Problem details: In the data that follows, find the line with "R108: none -> 47k (+5V, VTH)"; transcribe it, every later line up to the one with "R9: 680 (BR_L, BR_R) -> 27k (BR_L, BR_R)", and that line as well, exactly and with no others.

Given data section start

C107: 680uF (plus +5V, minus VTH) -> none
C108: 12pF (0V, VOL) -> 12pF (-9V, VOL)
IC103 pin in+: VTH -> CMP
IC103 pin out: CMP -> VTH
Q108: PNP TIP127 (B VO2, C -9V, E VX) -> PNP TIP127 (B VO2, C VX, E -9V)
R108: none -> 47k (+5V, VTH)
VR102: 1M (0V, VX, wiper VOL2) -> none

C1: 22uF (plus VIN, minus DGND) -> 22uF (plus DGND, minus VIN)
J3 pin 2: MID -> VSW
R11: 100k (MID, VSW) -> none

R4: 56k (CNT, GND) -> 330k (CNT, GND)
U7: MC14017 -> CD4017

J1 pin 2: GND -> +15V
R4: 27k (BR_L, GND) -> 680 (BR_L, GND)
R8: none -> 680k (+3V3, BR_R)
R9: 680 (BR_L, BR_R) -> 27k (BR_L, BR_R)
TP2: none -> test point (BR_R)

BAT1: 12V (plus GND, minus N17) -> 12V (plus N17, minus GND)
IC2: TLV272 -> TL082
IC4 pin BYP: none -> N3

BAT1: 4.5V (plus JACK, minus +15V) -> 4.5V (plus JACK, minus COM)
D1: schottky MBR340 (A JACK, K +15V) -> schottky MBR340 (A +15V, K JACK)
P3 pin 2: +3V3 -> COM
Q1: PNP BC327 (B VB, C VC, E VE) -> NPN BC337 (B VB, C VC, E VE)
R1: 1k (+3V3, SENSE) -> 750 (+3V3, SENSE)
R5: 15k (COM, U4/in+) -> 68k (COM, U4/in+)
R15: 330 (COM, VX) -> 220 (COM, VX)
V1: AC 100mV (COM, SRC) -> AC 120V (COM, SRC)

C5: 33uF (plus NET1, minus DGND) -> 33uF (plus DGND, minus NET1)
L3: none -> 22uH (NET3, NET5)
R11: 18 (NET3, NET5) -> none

Given data section end

Solution for this task:
R108: none -> 47k (+5V, VTH)
VR102: 1M (0V, VX, wiper VOL2) -> none

C1: 22uF (plus VIN, minus DGND) -> 22uF (plus DGND, minus VIN)
J3 pin 2: MID -> VSW
R11: 100k (MID, VSW) -> none

R4: 56k (CNT, GND) -> 330k (CNT, GND)
U7: MC14017 -> CD4017

J1 pin 2: GND -> +15V
R4: 27k (BR_L, GND) -> 680 (BR_L, GND)
R8: none -> 680k (+3V3, BR_R)
R9: 680 (BR_L, BR_R) -> 27k (BR_L, BR_R)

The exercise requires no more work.